For the listing below, return the line containing "135 to 243 305", the line containing "290 to 380 361", and all lines in between, exactly as written and nothing else.

Input material:

● ● ● ● ● ● ●

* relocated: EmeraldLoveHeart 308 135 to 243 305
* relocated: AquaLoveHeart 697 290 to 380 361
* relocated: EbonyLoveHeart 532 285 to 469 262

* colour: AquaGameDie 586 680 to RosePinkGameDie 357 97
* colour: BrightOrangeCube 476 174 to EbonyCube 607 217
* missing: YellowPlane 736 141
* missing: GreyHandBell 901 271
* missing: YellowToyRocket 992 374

● ● ● ● ● ● ●

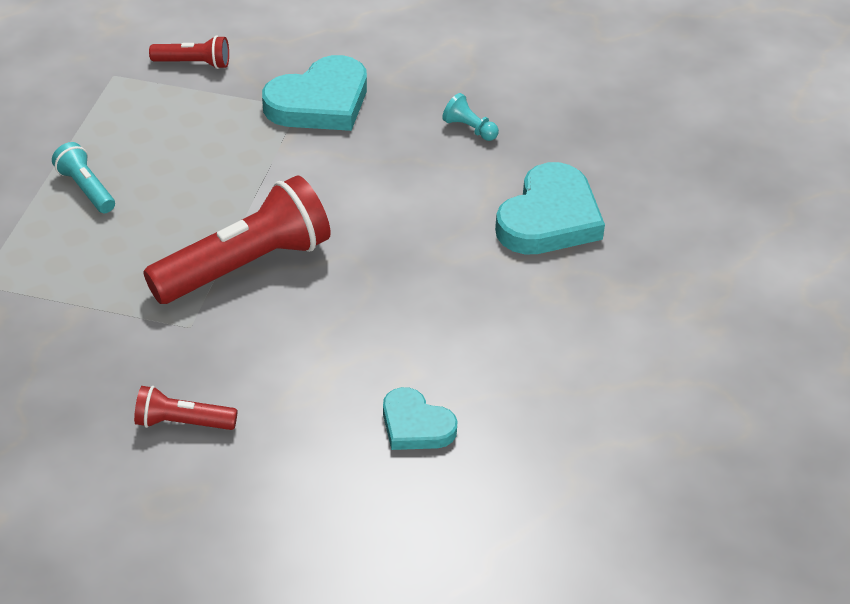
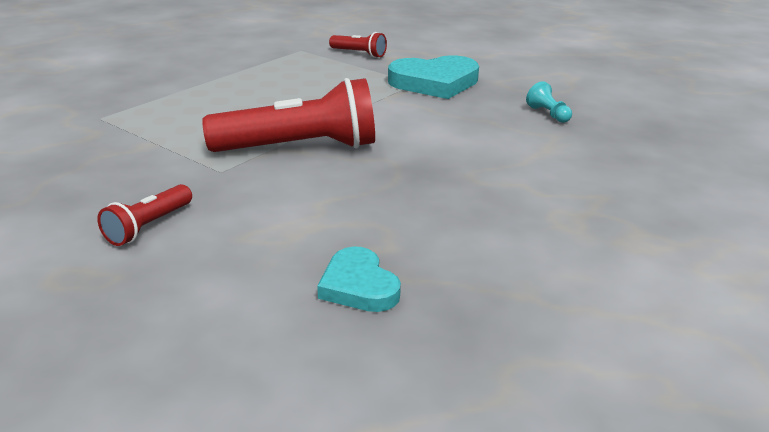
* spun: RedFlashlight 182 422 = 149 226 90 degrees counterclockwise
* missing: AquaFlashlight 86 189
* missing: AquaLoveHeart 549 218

● ● ● ● ● ● ●

Exercise response:
* relocated: EmeraldLoveHeart 308 135 to 243 305
* relocated: AquaLoveHeart 697 290 to 380 361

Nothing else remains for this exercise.